▸ **Work to complete**:
Beginning with the line that holds "DRIVER2 pin IN2: GP22 -> GP1" and ending with the last line of the entries below, copy every line exactly and nothing else, with the pictures left out.

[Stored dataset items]
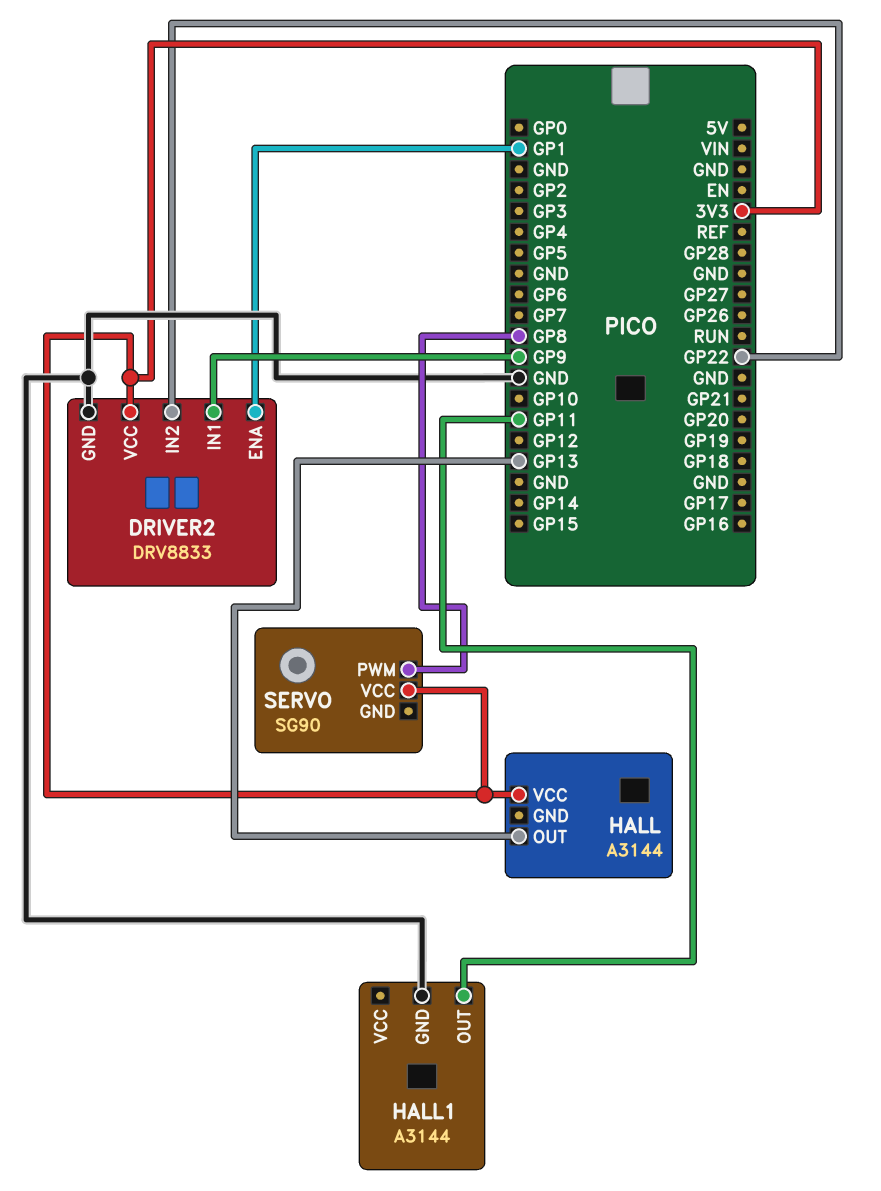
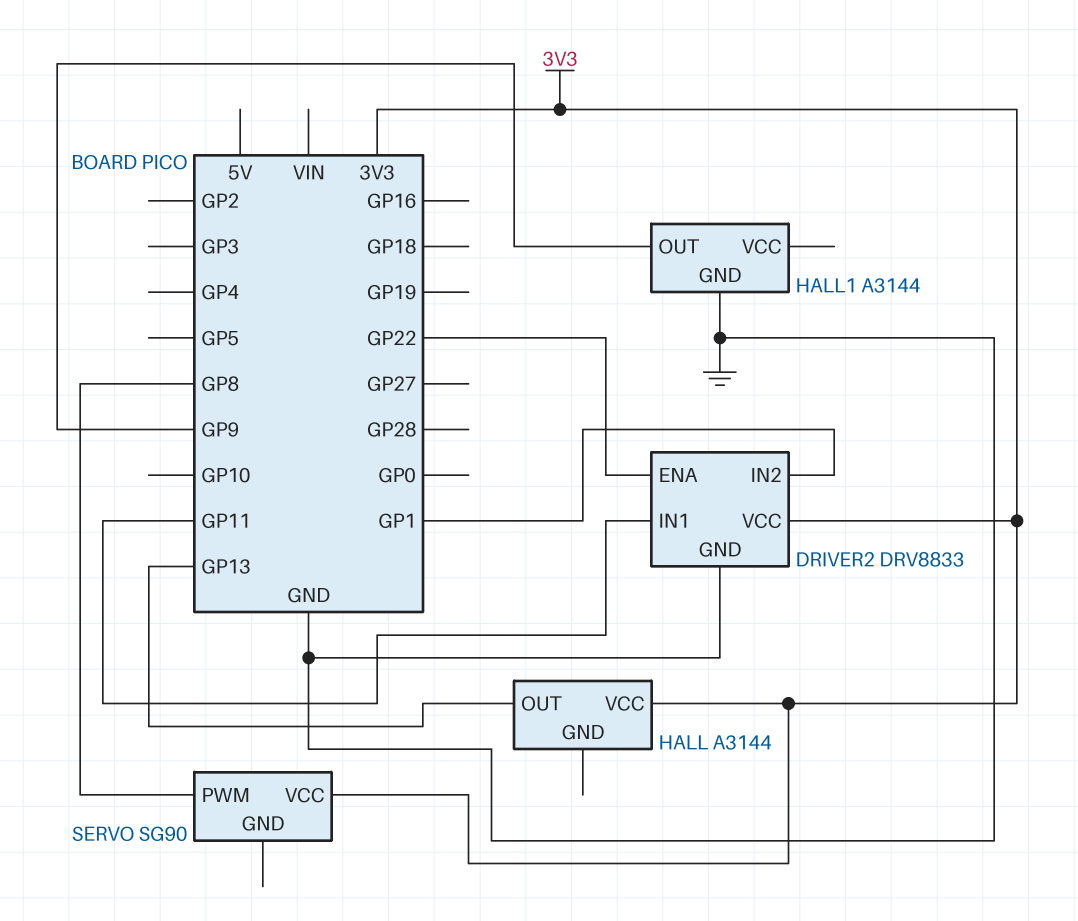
DRIVER2 pin ENA: GP1 -> GP22
DRIVER2 pin IN1: GP9 -> GP11
DRIVER2 pin IN2: GP22 -> GP1
HALL1 pin OUT: GP11 -> GP9

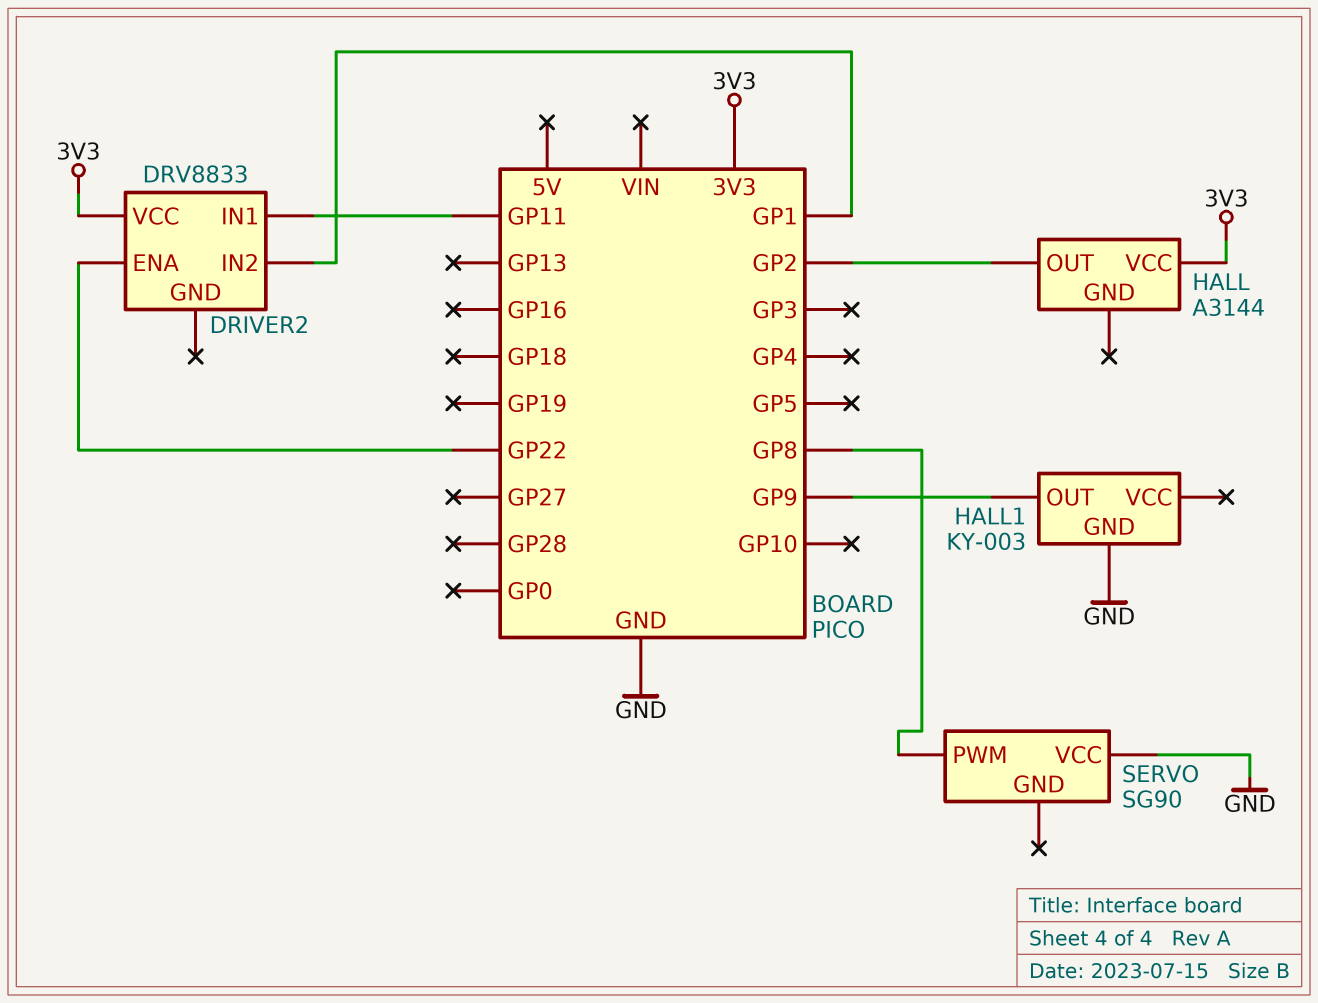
DRIVER2 pin GND: GND -> none
HALL pin OUT: GP13 -> GP2
HALL1: A3144 -> KY-003
SERVO pin VCC: 3V3 -> GND

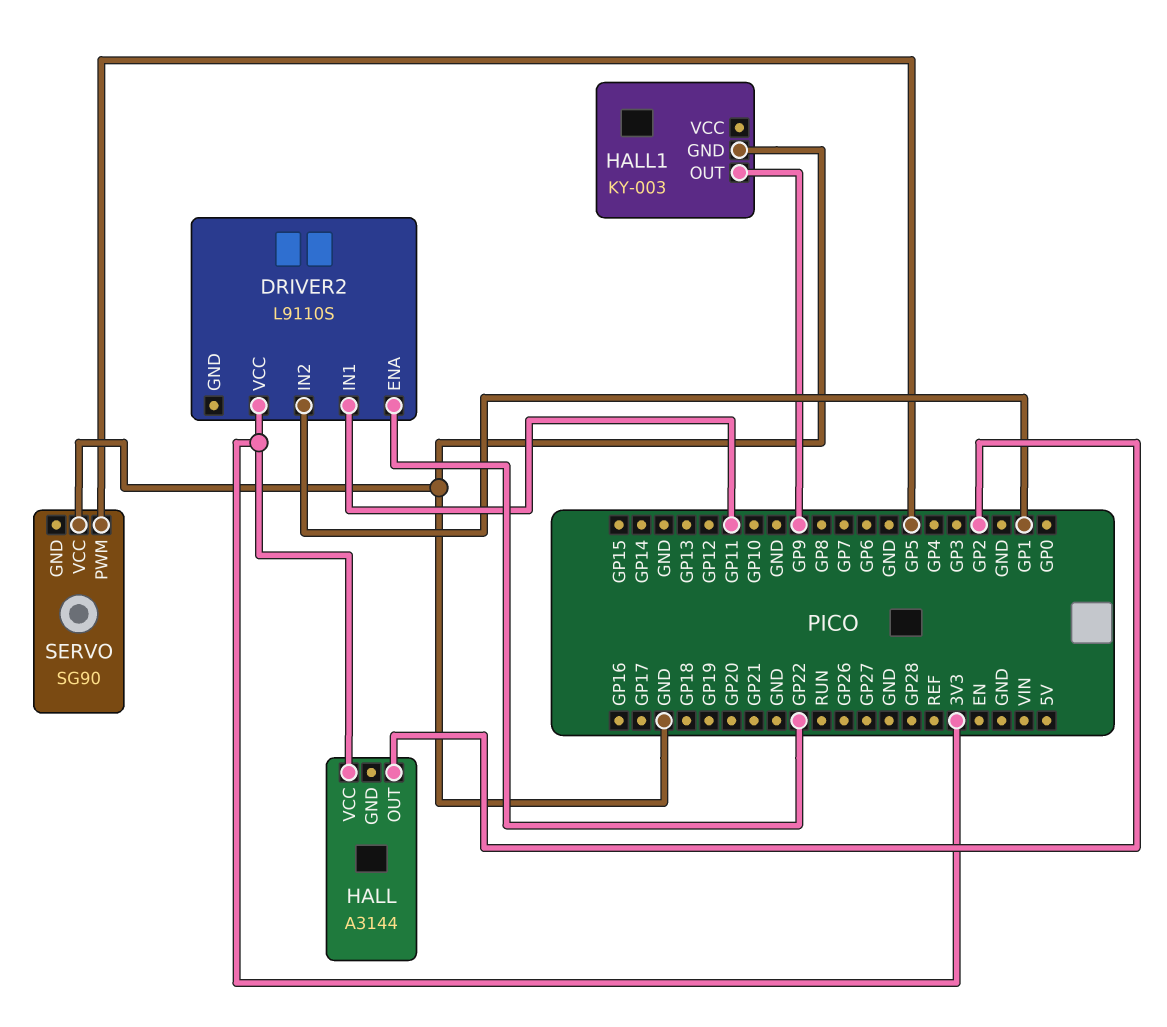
DRIVER2: DRV8833 -> L9110S
SERVO pin PWM: GP8 -> GP5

▸ **Output below**:
DRIVER2 pin IN2: GP22 -> GP1
HALL1 pin OUT: GP11 -> GP9

DRIVER2 pin GND: GND -> none
HALL pin OUT: GP13 -> GP2
HALL1: A3144 -> KY-003
SERVO pin VCC: 3V3 -> GND

DRIVER2: DRV8833 -> L9110S
SERVO pin PWM: GP8 -> GP5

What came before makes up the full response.